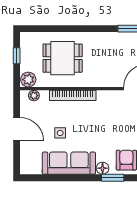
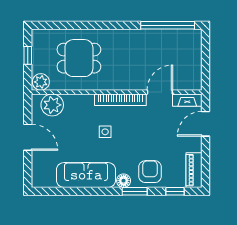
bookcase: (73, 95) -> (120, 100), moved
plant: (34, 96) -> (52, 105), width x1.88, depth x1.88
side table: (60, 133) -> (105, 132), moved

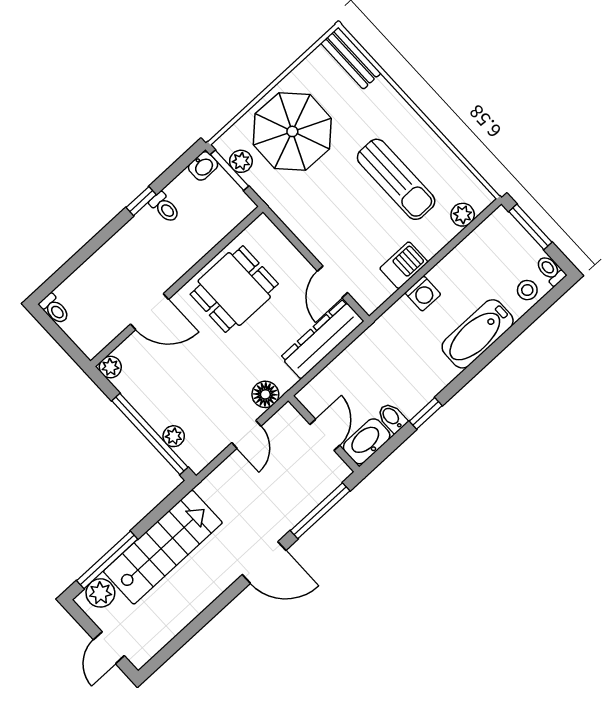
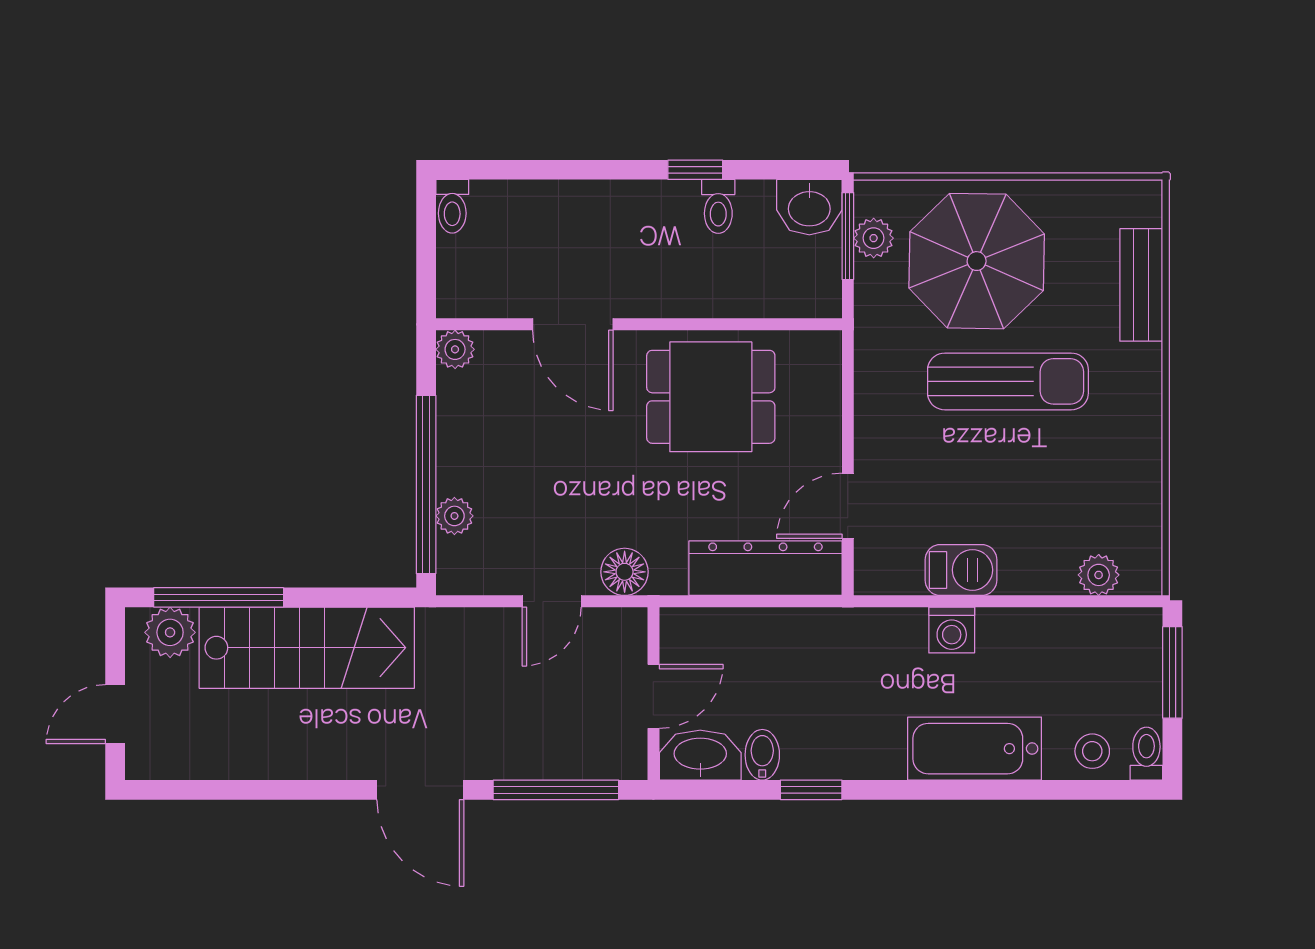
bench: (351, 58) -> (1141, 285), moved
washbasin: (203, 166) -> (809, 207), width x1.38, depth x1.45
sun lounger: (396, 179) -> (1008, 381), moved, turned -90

○ ○ ○ ○

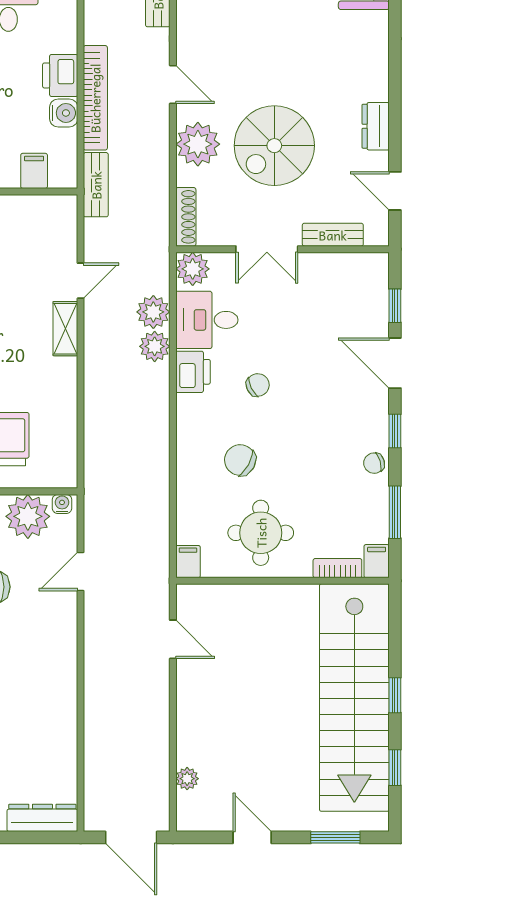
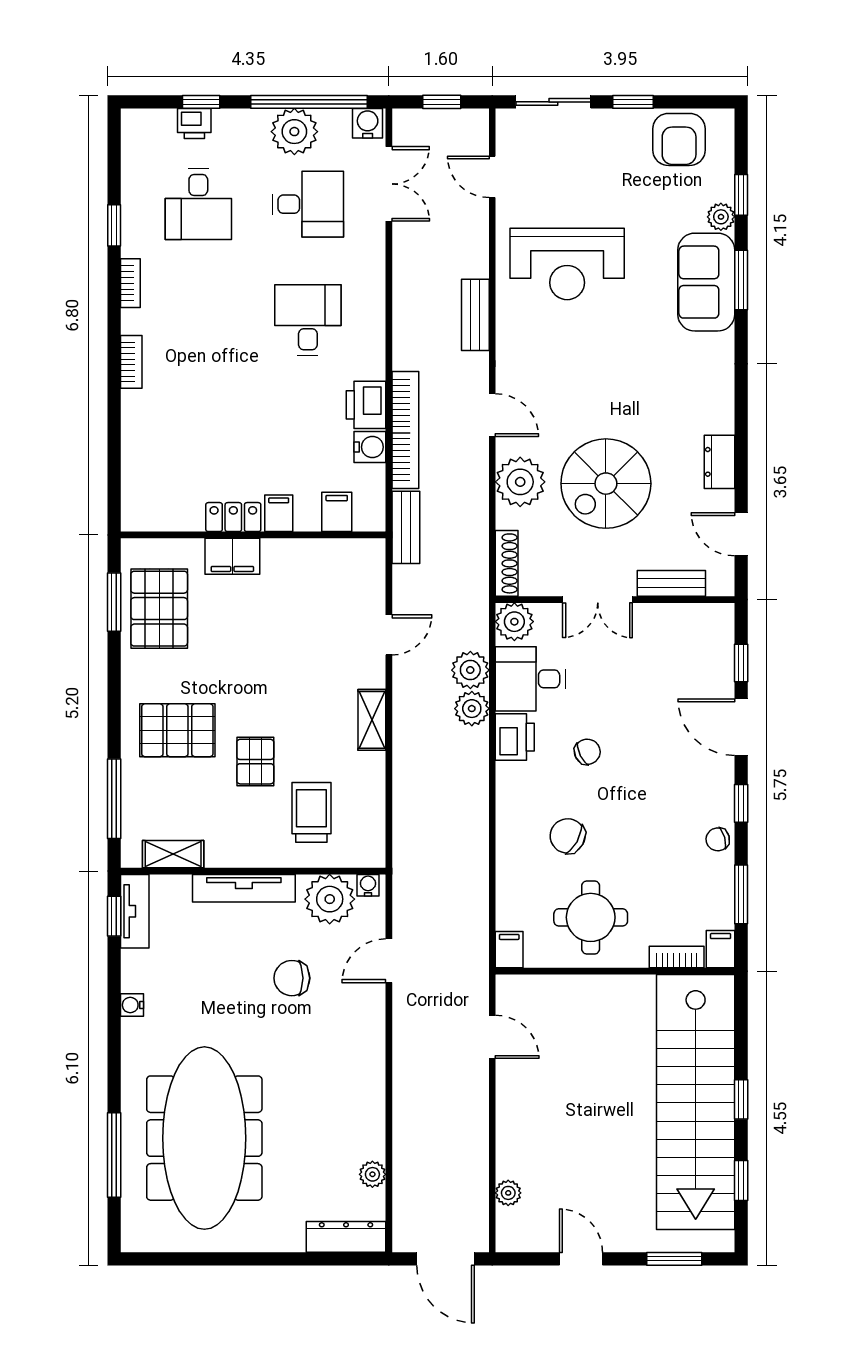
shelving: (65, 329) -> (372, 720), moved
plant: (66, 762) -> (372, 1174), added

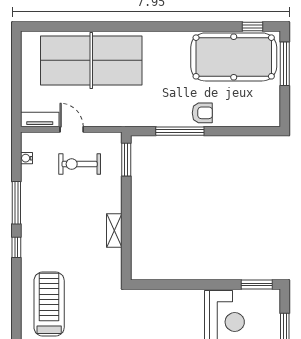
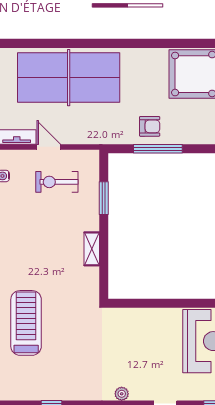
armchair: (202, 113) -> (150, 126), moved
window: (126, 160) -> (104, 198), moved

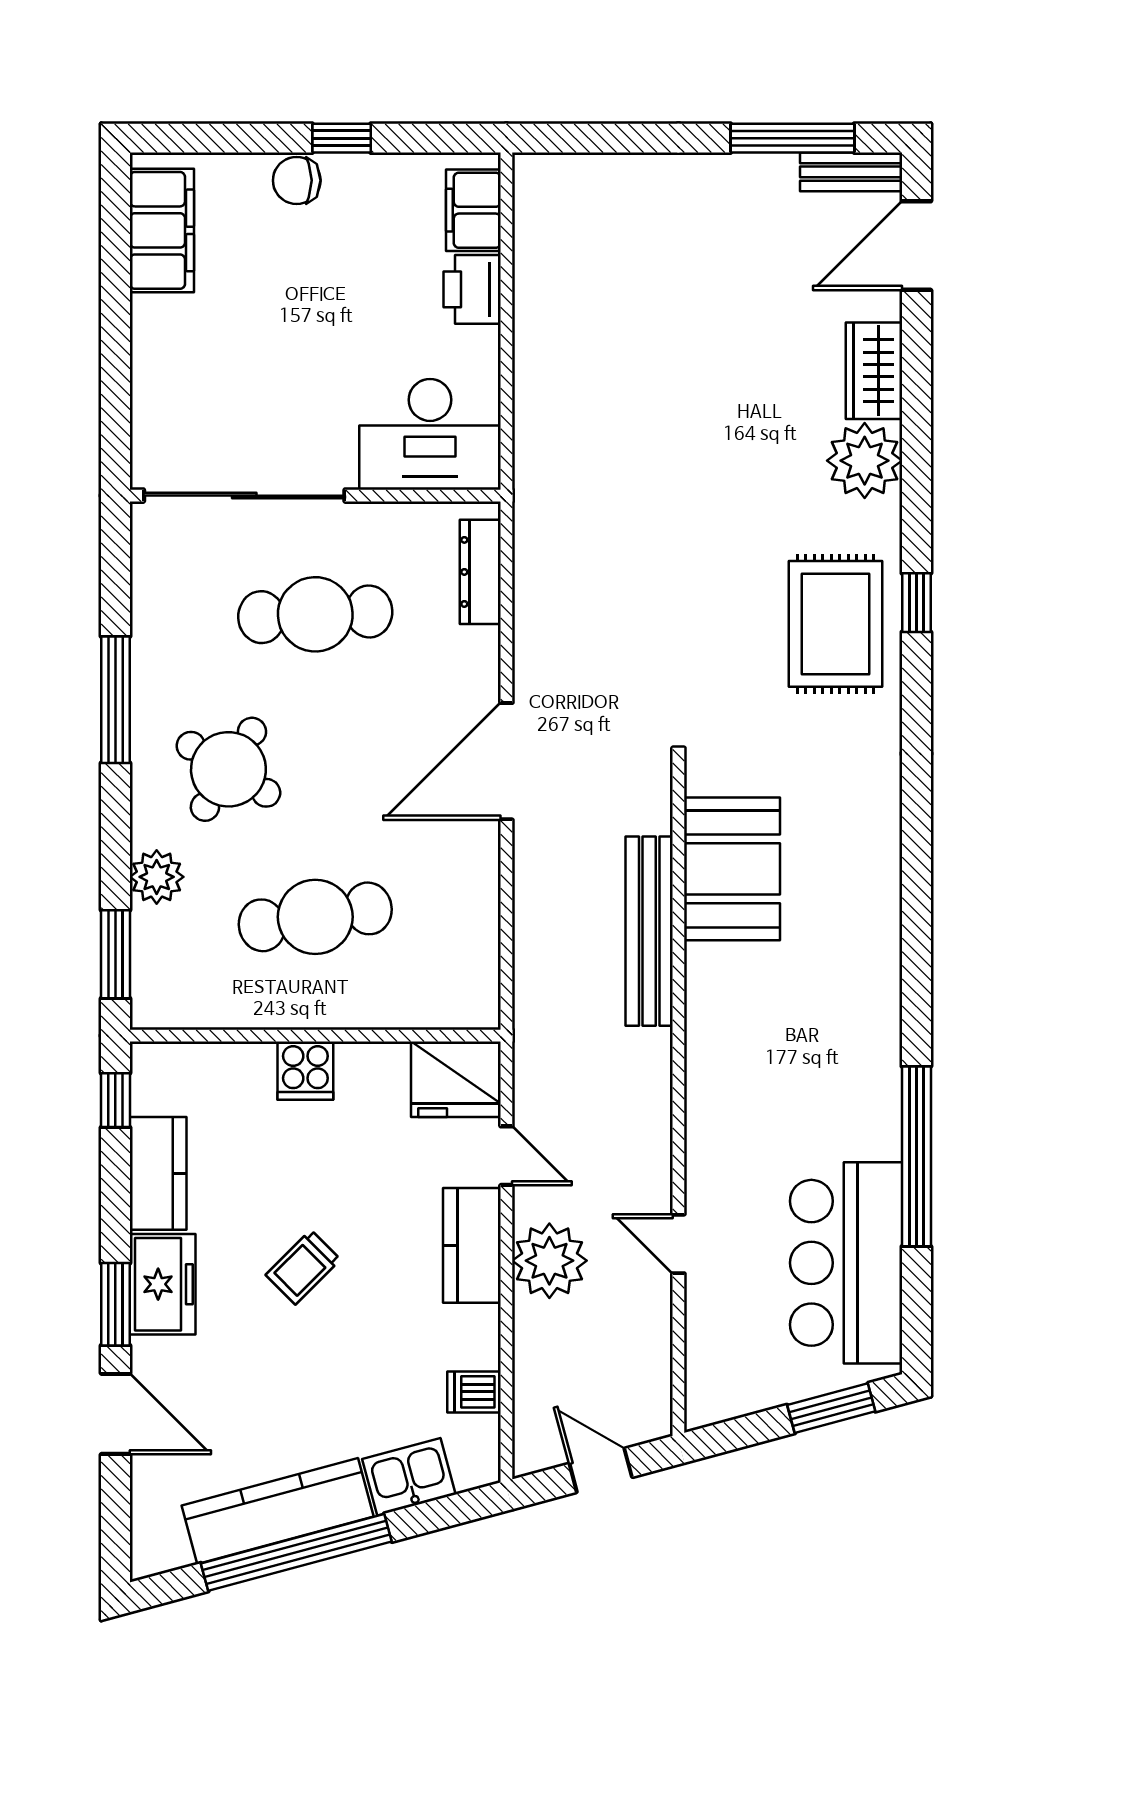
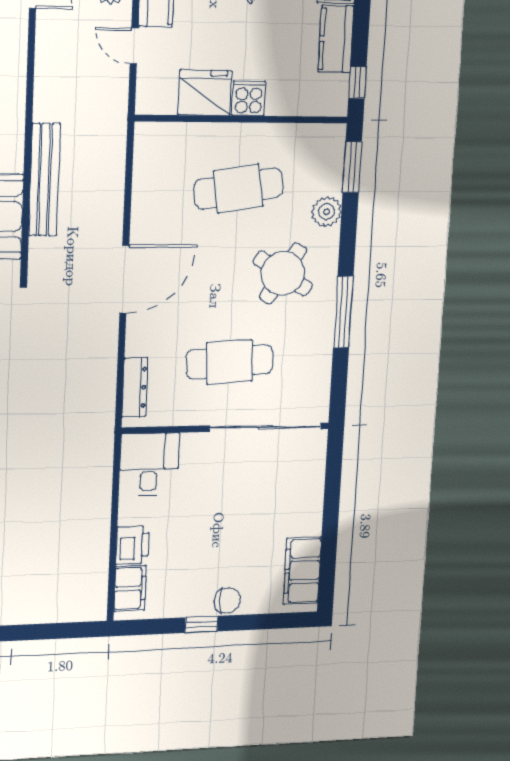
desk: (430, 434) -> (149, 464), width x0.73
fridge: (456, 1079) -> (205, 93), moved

○ ○ ○ ○

What you will do: Work from the entries above. Set down exactly and only the lines from the line with "bookcase: (73, 95) -> (120, 100), moved" to the line with "sun lounger: (396, 179)", both included, and leave the pictures out.

Worked solution:
bookcase: (73, 95) -> (120, 100), moved
plant: (34, 96) -> (52, 105), width x1.88, depth x1.88
side table: (60, 133) -> (105, 132), moved

bench: (351, 58) -> (1141, 285), moved
washbasin: (203, 166) -> (809, 207), width x1.38, depth x1.45
sun lounger: (396, 179) -> (1008, 381), moved, turned -90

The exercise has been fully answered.